=== Section Start ===

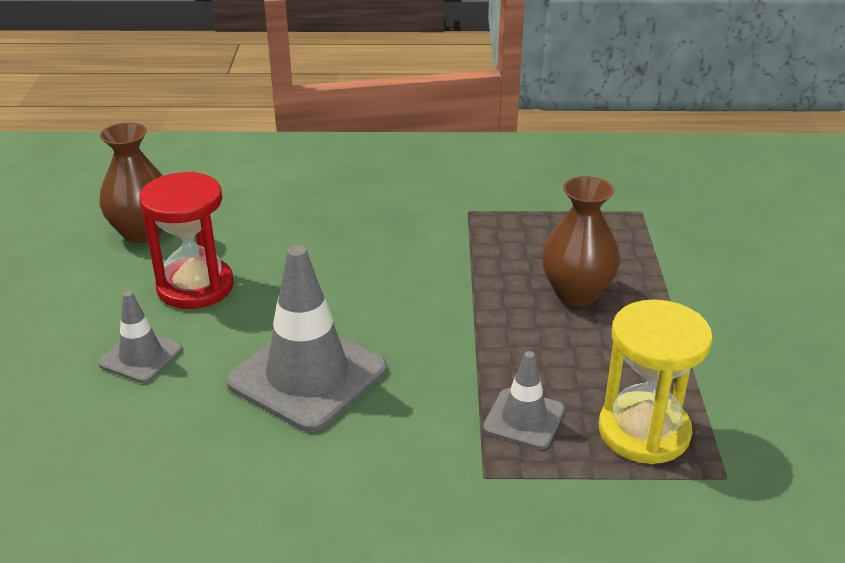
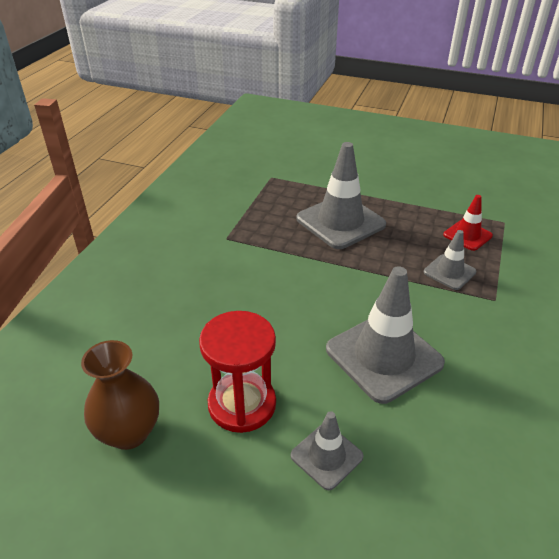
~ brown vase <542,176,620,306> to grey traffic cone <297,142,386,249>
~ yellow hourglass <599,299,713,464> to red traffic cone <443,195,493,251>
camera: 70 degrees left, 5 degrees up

=== Section End ===
=== Section Start ===

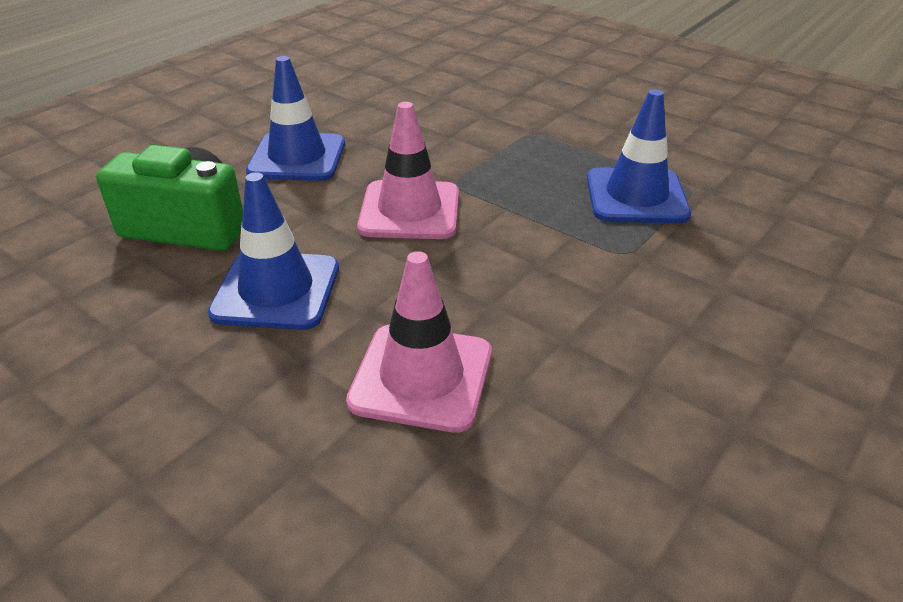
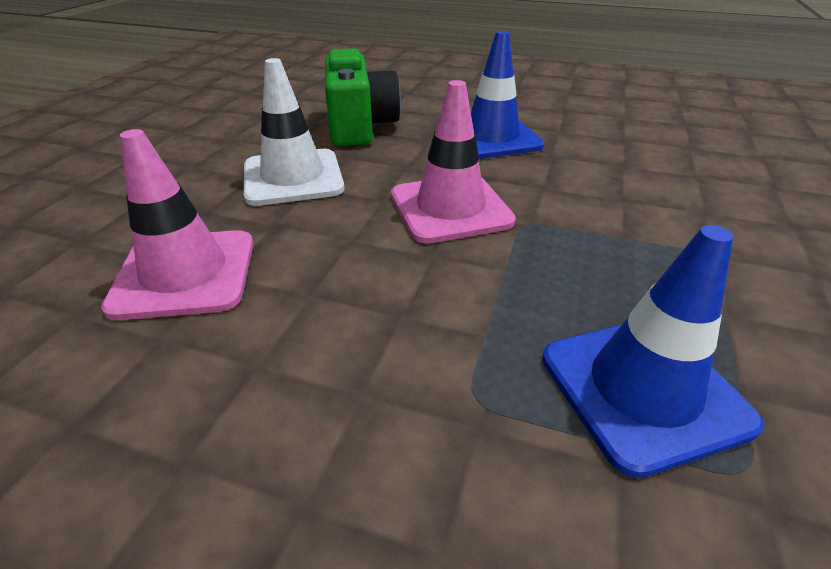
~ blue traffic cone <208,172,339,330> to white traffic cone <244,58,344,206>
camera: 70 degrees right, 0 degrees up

=== Section End ===

#### Aim of the task:
Show the lines of the records that include the string "cone".

#### Answer:
~ brown vase <542,176,620,306> to grey traffic cone <297,142,386,249>
~ yellow hourglass <599,299,713,464> to red traffic cone <443,195,493,251>
~ blue traffic cone <208,172,339,330> to white traffic cone <244,58,344,206>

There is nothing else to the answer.